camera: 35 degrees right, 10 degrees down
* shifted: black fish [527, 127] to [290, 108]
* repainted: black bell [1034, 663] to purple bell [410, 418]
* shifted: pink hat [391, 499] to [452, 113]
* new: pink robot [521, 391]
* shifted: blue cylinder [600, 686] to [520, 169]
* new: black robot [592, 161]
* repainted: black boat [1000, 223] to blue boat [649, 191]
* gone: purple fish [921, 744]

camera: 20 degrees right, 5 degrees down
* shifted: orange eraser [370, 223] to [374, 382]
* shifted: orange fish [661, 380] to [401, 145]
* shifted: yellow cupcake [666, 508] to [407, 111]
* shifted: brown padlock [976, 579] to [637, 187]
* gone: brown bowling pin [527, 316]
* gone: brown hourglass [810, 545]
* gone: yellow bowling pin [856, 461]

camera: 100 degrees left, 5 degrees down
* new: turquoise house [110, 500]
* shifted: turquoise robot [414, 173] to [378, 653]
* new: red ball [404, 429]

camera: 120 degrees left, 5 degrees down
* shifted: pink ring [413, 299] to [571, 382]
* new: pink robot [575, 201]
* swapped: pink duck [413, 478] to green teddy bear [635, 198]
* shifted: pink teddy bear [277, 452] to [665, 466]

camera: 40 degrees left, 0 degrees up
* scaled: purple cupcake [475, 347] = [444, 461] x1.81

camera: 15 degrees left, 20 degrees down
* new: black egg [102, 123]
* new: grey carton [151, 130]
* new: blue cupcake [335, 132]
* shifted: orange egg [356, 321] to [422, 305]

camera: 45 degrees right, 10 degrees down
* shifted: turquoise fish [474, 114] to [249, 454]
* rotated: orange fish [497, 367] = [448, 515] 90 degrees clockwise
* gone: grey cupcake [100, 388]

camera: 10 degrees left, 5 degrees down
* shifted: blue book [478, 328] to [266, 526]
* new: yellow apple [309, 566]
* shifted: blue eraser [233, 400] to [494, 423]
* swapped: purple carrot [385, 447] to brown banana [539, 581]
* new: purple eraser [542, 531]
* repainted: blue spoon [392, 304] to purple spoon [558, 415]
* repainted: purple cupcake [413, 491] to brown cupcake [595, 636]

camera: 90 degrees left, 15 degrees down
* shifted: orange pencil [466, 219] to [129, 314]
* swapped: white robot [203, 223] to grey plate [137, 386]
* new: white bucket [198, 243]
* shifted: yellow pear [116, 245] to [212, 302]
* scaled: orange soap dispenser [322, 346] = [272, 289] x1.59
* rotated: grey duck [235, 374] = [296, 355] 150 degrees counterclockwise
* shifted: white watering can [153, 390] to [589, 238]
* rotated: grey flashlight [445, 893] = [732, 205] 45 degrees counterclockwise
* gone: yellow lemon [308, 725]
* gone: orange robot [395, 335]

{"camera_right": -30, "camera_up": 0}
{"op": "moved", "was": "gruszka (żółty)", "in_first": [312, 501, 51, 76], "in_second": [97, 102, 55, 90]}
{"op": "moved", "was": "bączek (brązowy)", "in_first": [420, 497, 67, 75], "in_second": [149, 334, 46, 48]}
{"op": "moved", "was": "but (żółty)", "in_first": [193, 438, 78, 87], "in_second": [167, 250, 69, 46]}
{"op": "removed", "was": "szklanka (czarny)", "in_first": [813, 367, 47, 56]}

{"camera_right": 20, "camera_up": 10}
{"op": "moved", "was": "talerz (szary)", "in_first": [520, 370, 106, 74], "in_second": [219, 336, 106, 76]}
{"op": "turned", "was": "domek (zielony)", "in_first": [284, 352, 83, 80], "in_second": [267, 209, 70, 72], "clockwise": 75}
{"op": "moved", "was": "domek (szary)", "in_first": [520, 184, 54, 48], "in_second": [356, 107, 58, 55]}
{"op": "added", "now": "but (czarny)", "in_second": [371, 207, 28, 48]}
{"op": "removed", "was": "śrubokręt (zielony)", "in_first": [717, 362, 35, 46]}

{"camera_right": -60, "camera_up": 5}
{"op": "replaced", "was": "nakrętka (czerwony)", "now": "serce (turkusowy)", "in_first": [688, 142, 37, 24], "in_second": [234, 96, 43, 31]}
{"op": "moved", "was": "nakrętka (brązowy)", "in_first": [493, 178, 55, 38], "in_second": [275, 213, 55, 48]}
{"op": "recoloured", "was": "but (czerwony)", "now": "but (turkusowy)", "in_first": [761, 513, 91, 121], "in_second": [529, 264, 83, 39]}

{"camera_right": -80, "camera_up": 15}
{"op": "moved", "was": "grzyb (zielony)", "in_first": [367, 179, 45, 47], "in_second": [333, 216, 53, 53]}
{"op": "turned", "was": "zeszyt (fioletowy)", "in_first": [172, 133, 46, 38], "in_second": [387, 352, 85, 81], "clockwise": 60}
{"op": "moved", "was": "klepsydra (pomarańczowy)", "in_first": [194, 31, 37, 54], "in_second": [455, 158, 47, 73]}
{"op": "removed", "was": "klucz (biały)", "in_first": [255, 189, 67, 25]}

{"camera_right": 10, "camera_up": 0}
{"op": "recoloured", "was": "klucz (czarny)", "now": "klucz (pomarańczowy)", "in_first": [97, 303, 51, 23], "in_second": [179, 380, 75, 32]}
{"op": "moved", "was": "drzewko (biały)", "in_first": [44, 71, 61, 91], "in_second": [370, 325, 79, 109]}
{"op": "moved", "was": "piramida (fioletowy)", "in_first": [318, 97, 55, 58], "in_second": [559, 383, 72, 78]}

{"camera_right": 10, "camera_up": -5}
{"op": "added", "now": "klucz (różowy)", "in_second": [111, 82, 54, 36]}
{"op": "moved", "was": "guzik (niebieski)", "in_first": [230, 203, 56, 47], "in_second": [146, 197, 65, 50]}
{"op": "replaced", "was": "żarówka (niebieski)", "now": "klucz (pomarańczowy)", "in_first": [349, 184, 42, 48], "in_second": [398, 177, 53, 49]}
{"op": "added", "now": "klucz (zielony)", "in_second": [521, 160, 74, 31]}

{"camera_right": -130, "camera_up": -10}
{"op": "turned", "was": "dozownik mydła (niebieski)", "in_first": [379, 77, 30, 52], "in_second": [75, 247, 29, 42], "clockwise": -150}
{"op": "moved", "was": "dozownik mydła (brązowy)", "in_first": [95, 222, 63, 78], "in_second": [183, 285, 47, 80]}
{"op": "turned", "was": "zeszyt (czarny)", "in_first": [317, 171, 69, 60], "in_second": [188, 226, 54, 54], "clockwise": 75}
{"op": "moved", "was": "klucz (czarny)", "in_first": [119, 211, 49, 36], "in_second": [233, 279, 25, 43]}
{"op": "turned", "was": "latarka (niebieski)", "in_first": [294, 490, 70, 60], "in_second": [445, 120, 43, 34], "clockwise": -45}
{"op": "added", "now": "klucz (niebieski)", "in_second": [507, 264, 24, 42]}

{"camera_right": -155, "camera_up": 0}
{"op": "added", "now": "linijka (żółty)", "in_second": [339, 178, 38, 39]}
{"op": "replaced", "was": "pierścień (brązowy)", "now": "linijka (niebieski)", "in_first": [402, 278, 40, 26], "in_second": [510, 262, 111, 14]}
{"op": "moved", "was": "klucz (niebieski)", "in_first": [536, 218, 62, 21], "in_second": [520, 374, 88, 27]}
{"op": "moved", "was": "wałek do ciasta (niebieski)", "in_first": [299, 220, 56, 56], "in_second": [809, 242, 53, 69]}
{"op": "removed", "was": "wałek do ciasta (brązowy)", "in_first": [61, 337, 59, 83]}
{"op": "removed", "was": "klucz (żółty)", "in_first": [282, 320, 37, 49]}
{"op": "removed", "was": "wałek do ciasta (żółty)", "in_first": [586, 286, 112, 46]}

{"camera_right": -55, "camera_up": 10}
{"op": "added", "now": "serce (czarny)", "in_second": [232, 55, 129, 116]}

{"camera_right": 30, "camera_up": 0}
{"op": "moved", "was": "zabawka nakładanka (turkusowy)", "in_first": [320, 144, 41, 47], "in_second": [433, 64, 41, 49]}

YOUR TASK | Leave out every line above except those from the line with "to [290, 108]" up to and including the line with "robot [592, 161]", and copy those exactly.

TASK OUTPUT |
* shifted: black fish [527, 127] to [290, 108]
* repainted: black bell [1034, 663] to purple bell [410, 418]
* shifted: pink hat [391, 499] to [452, 113]
* new: pink robot [521, 391]
* shifted: blue cylinder [600, 686] to [520, 169]
* new: black robot [592, 161]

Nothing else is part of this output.